PROBLEM DESCRIPTION: Copy the entries below exactly. Images do not belong in the copy.

************

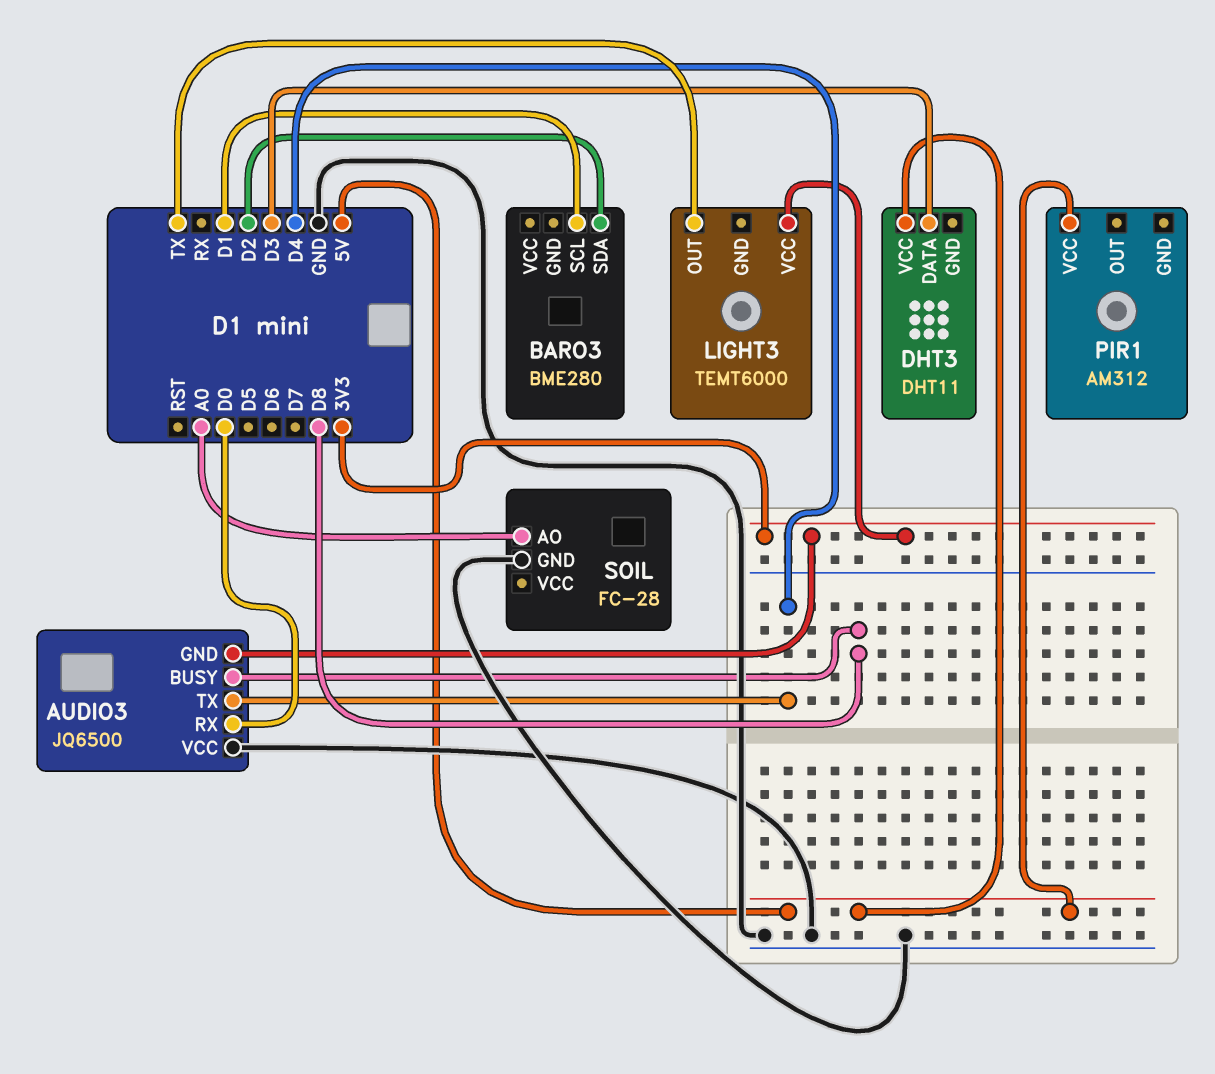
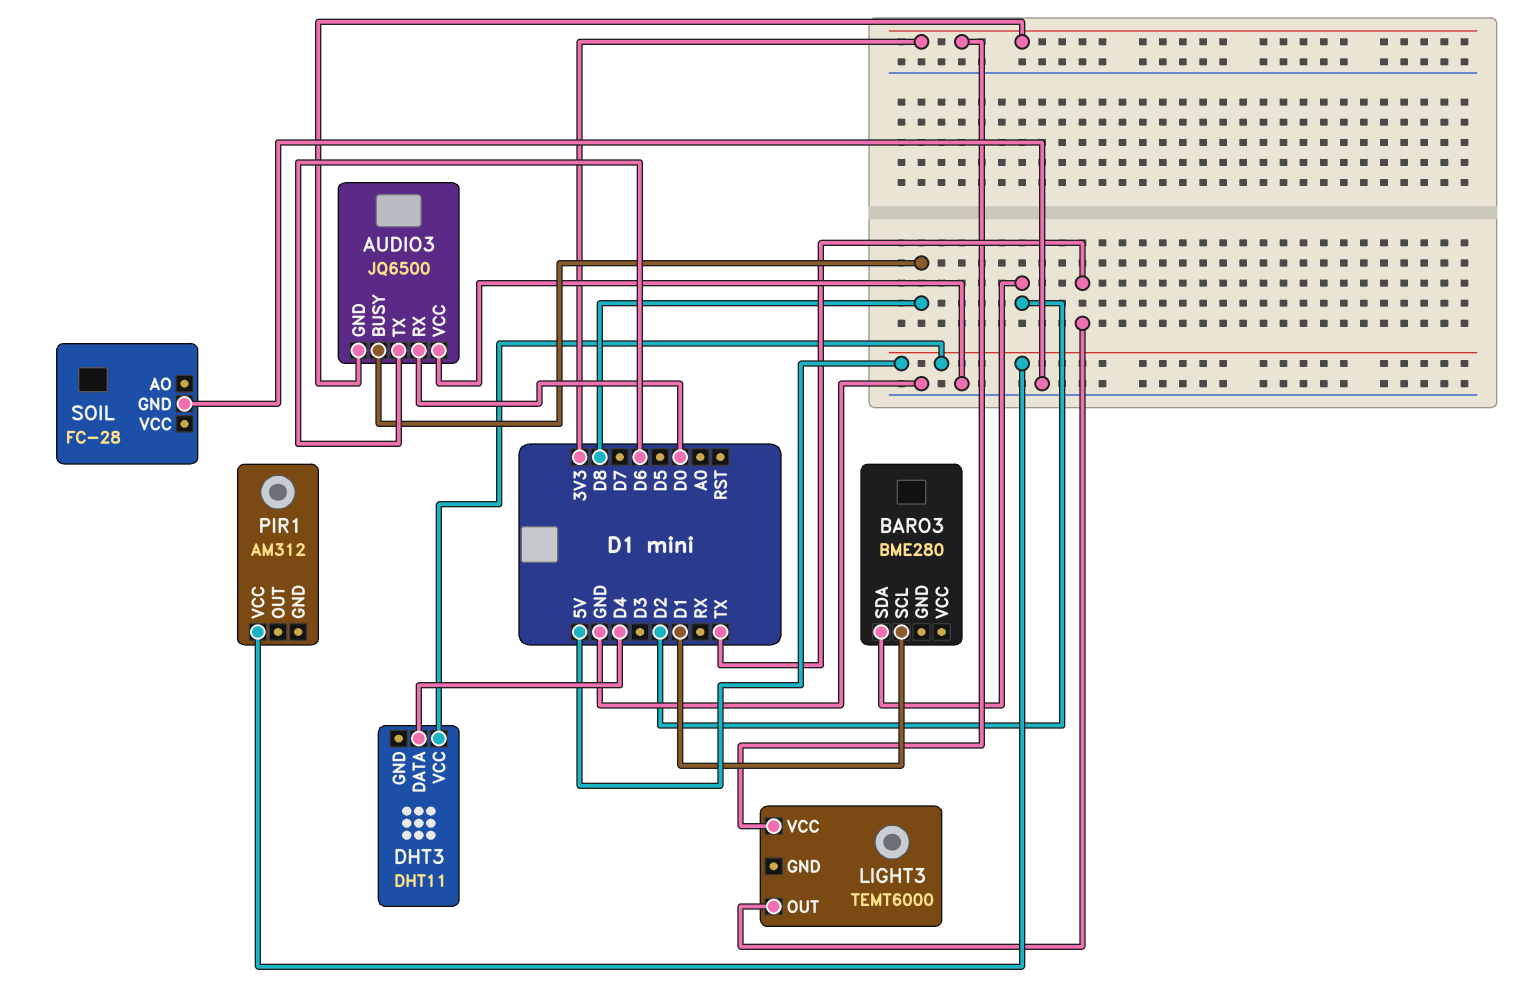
AUDIO3 pin TX: D4 -> D6
DHT3 pin DATA: D3 -> D4
SOIL pin AO: A0 -> none

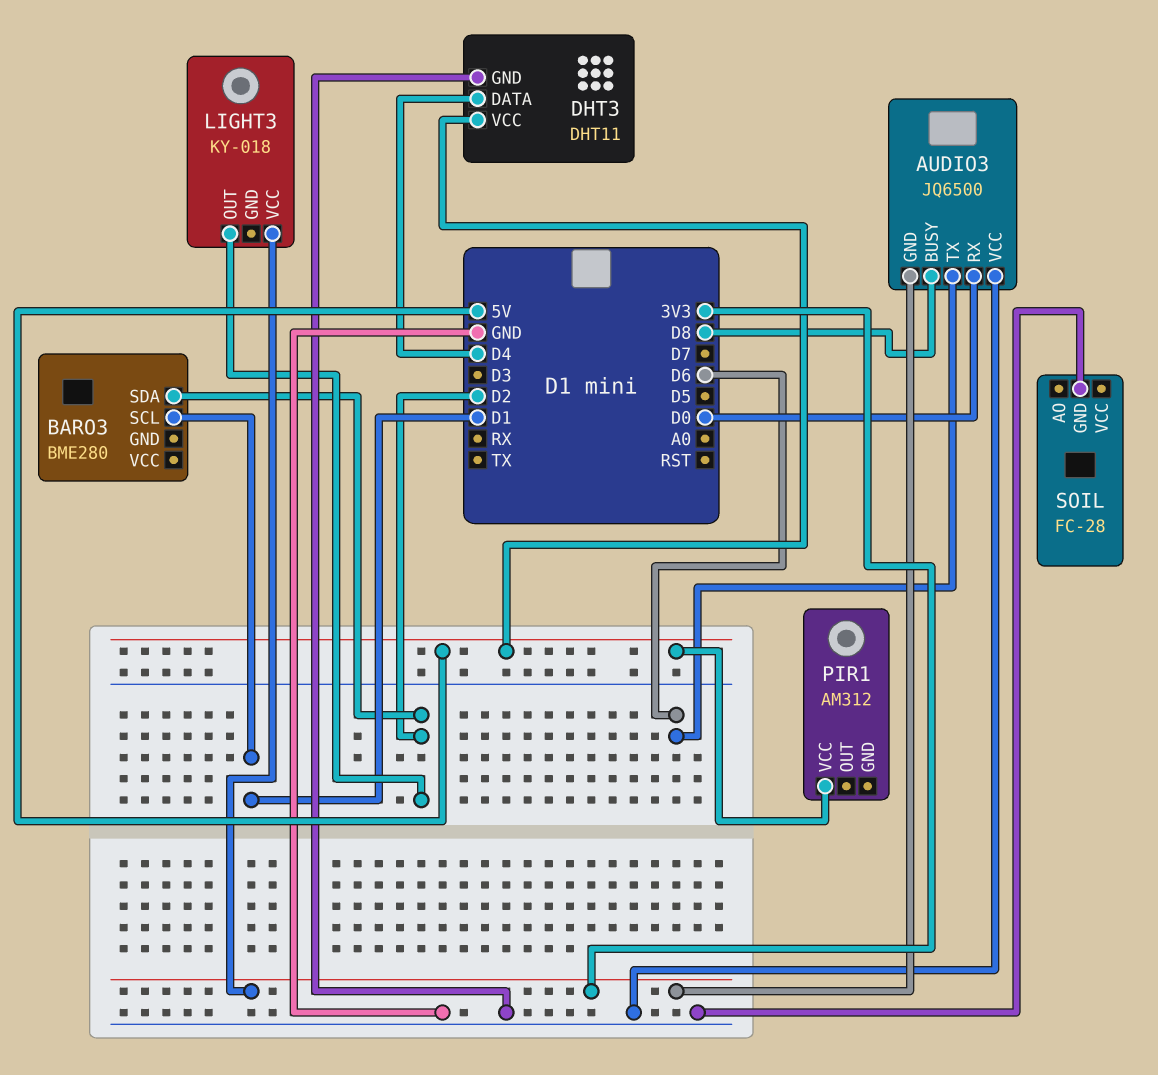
DHT3 pin GND: none -> GND
LIGHT3: TEMT6000 -> KY-018
LIGHT3 pin OUT: TX -> D2

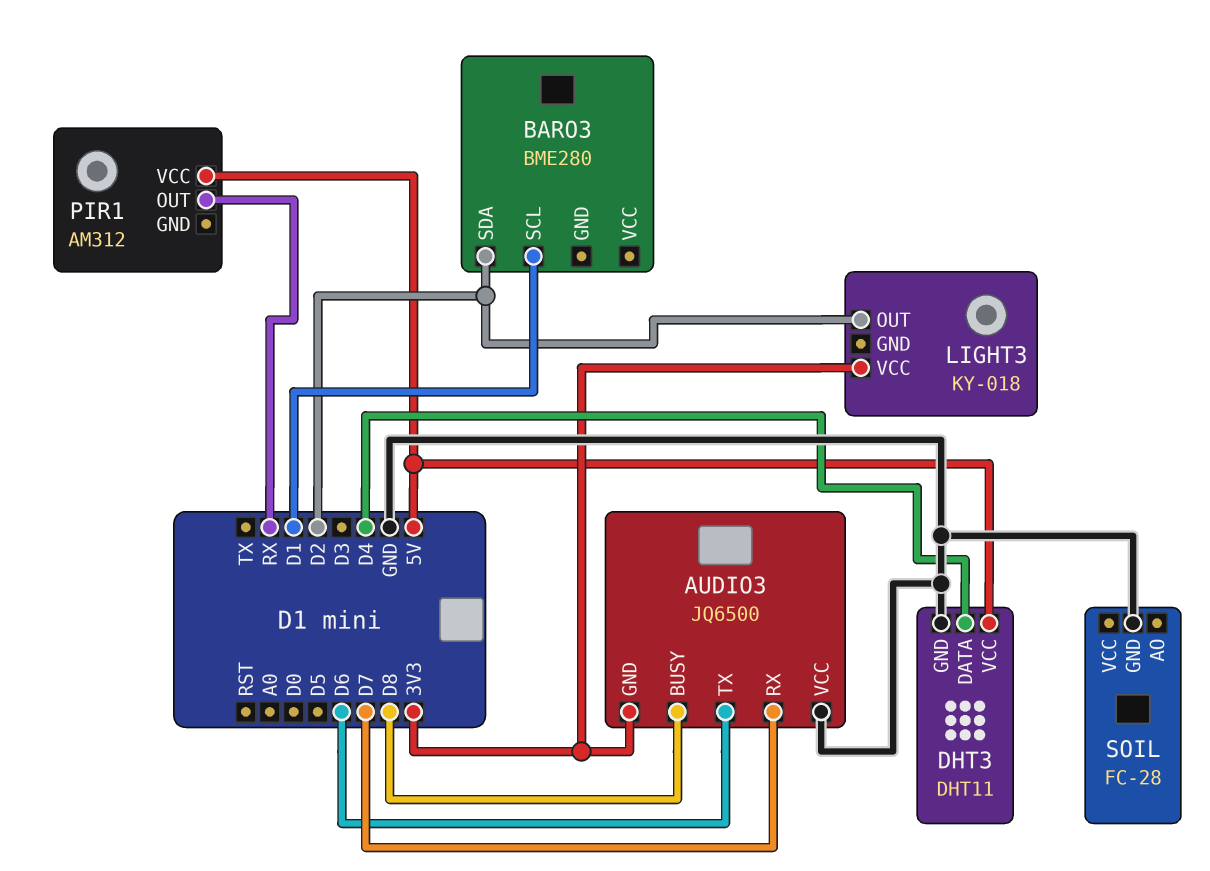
AUDIO3 pin RX: D0 -> D7
PIR1 pin OUT: none -> RX

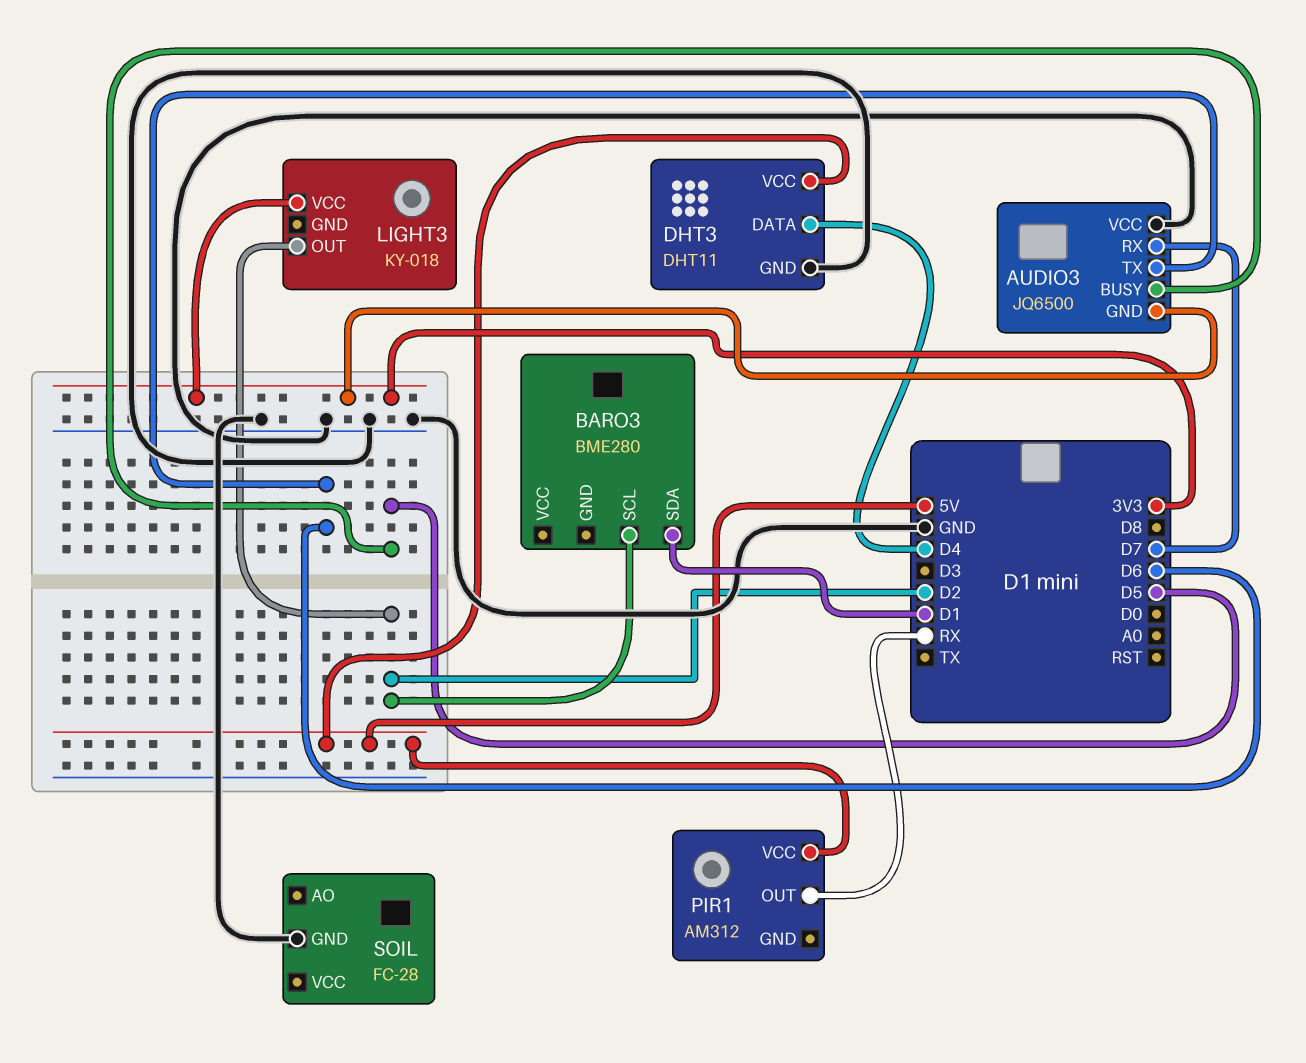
AUDIO3 pin BUSY: D8 -> D5
BARO3 pin SCL: D1 -> D2
BARO3 pin SDA: D2 -> D1

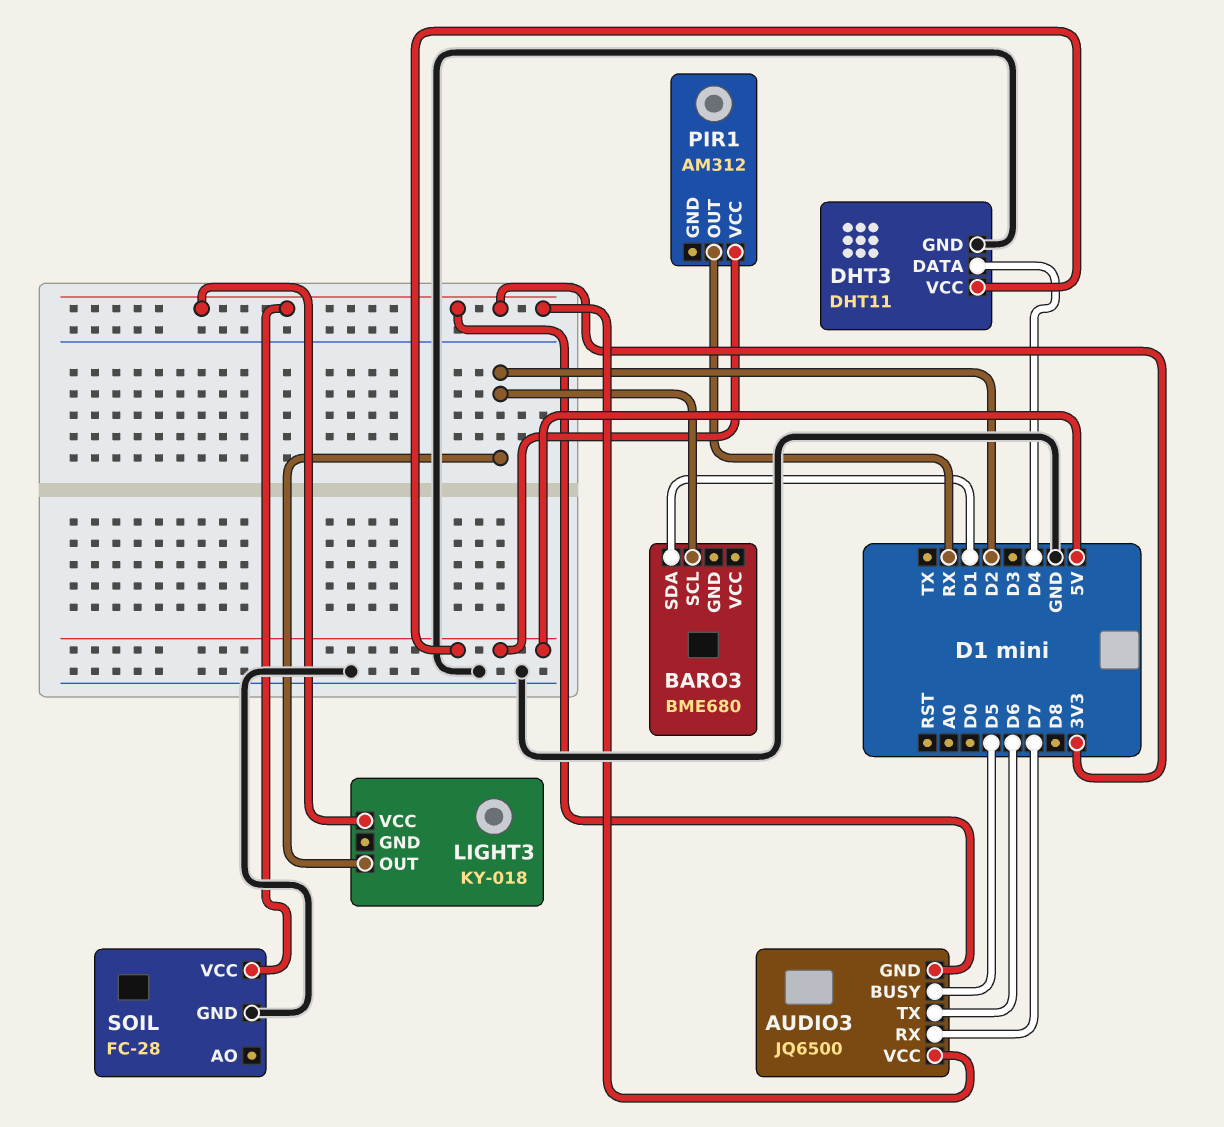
AUDIO3 pin VCC: GND -> 3V3
BARO3: BME280 -> BME680
SOIL pin VCC: none -> 3V3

************

YOUR SOLUTION:
AUDIO3 pin TX: D4 -> D6
DHT3 pin DATA: D3 -> D4
SOIL pin AO: A0 -> none

DHT3 pin GND: none -> GND
LIGHT3: TEMT6000 -> KY-018
LIGHT3 pin OUT: TX -> D2

AUDIO3 pin RX: D0 -> D7
PIR1 pin OUT: none -> RX

AUDIO3 pin BUSY: D8 -> D5
BARO3 pin SCL: D1 -> D2
BARO3 pin SDA: D2 -> D1

AUDIO3 pin VCC: GND -> 3V3
BARO3: BME280 -> BME680
SOIL pin VCC: none -> 3V3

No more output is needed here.